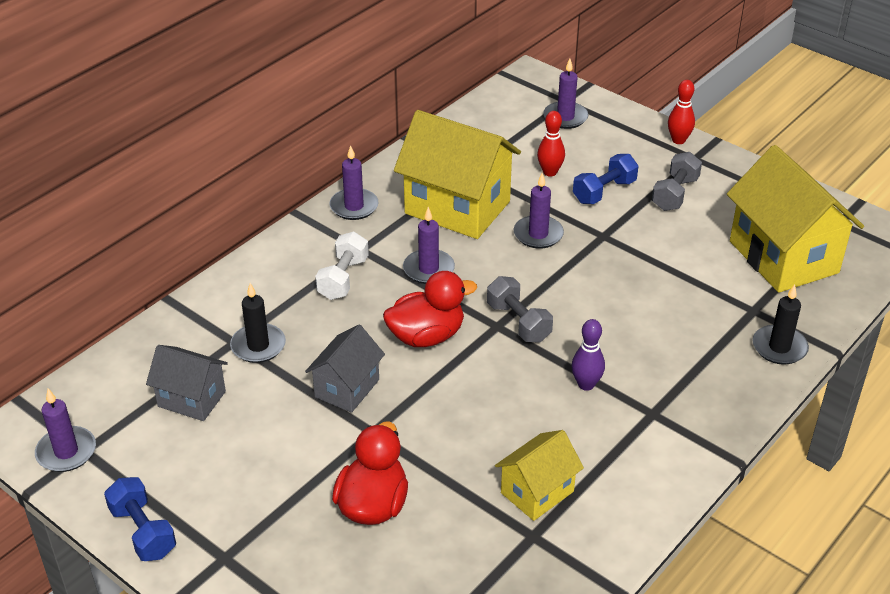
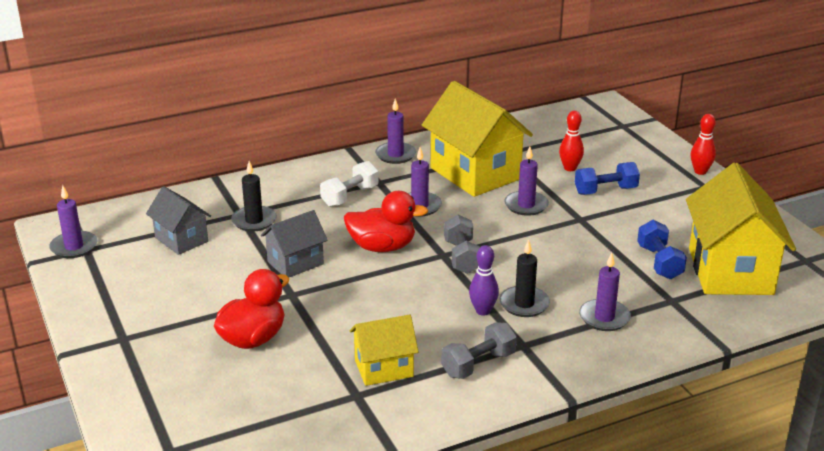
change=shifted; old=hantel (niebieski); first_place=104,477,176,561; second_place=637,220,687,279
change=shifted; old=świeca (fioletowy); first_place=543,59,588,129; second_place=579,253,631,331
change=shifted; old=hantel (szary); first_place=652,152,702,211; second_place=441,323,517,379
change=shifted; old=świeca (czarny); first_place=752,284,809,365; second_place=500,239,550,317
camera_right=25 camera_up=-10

TASK DESCRIPTION — Line by line, reproduce the material above exactly, leaving each picture out.

RESULT BELOW —
change=shifted; old=hantel (niebieski); first_place=104,477,176,561; second_place=637,220,687,279
change=shifted; old=świeca (fioletowy); first_place=543,59,588,129; second_place=579,253,631,331
change=shifted; old=hantel (szary); first_place=652,152,702,211; second_place=441,323,517,379
change=shifted; old=świeca (czarny); first_place=752,284,809,365; second_place=500,239,550,317
camera_right=25 camera_up=-10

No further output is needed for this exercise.